[Source records]
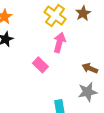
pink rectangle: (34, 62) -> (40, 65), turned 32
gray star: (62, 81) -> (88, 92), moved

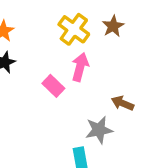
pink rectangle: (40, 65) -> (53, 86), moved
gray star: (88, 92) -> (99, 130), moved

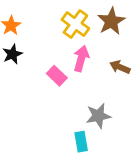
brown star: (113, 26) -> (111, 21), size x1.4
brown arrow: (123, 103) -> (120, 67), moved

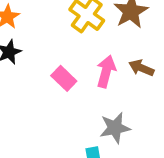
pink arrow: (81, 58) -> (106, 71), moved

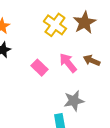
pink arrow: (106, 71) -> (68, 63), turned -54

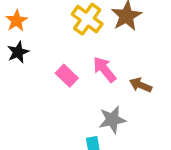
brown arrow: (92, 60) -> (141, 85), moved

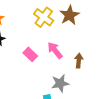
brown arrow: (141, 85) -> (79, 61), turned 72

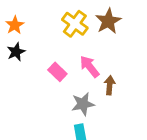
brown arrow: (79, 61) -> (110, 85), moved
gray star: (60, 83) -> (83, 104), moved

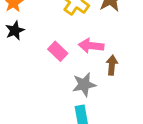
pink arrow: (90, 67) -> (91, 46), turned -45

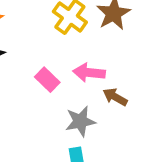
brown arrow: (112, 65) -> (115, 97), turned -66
---
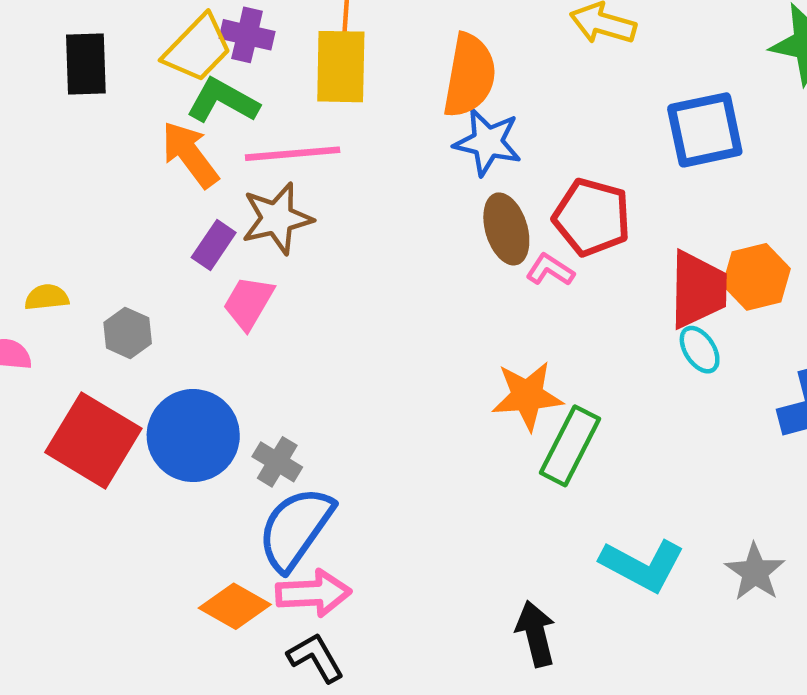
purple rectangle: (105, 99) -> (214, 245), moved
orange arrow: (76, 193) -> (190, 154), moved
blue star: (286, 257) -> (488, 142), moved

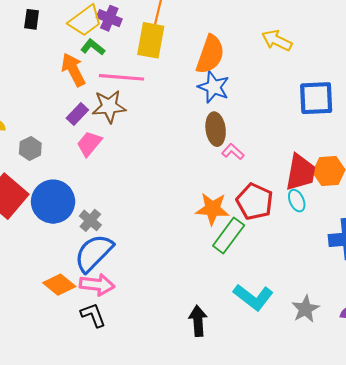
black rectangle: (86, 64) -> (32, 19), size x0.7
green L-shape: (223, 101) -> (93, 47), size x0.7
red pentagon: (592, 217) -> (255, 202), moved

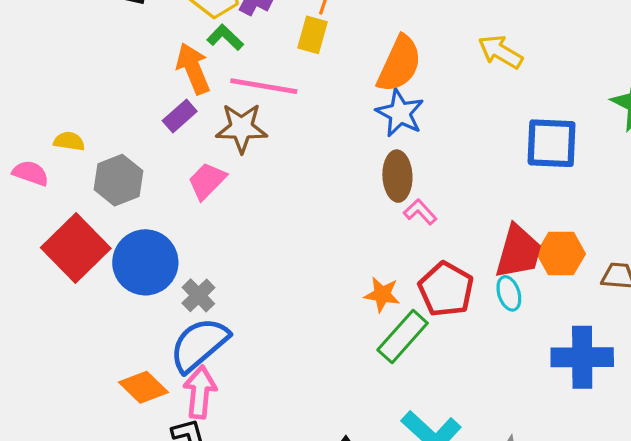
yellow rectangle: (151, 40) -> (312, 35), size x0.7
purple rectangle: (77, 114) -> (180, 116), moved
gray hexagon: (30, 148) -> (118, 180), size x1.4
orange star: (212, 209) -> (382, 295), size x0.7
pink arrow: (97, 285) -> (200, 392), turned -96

*Problem statement*: Leave out every picture, and copy exactly the lines above starting at the one holding "pink arrow: (81, 58) -> (106, 71), moved" and ending at the one holding "gray star: (60, 83) -> (83, 104), moved", no more and no less.

*Response to this exercise*:
pink arrow: (81, 58) -> (106, 71), moved

pink arrow: (106, 71) -> (68, 63), turned -54

brown arrow: (92, 60) -> (141, 85), moved

brown arrow: (141, 85) -> (79, 61), turned 72

brown arrow: (79, 61) -> (110, 85), moved
gray star: (60, 83) -> (83, 104), moved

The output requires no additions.